= Coordinate-based object records =
--*--

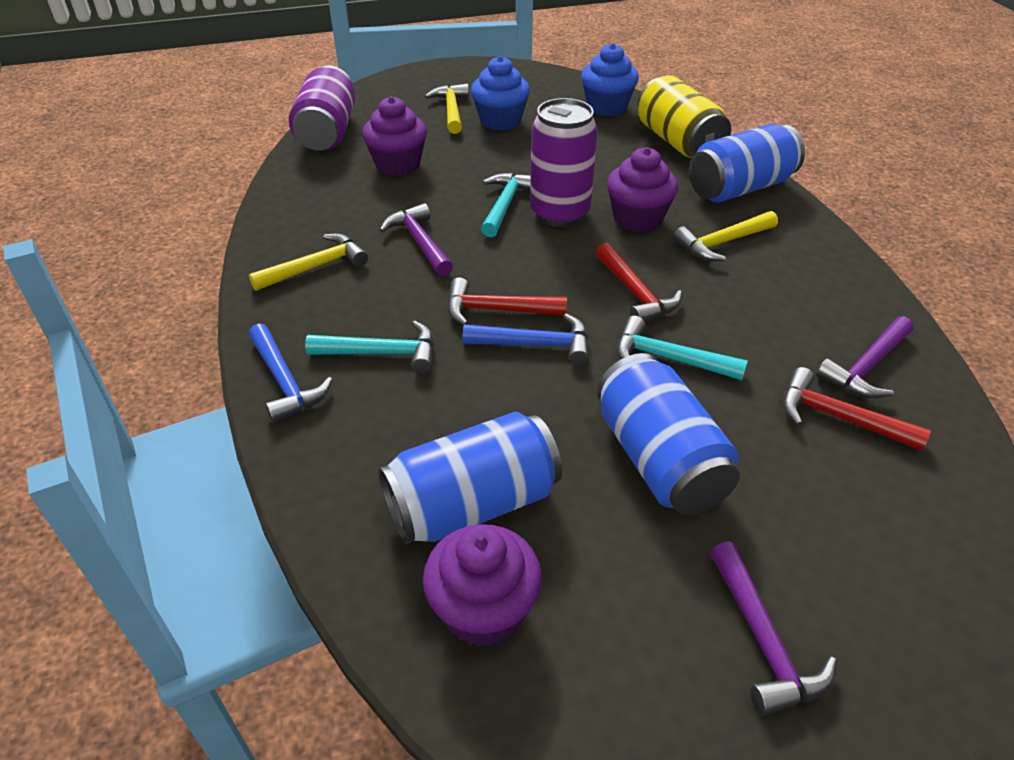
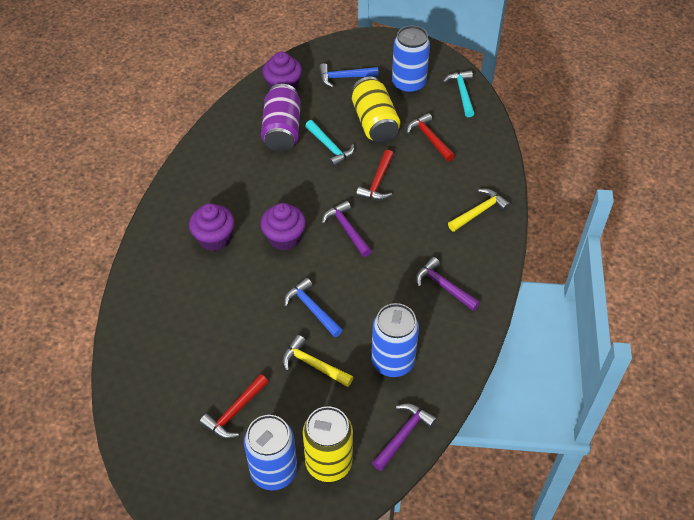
blue cupcake: 2 -> 0
purple can: 2 -> 1
turquoise hammer: 3 -> 2
yellow can: 1 -> 2
yellow hammer: 3 -> 2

--*--

= WORK TASK =
Whenever a line above contains "hammer", copy that line.

= ANSWER SPACE =
turquoise hammer: 3 -> 2
yellow hammer: 3 -> 2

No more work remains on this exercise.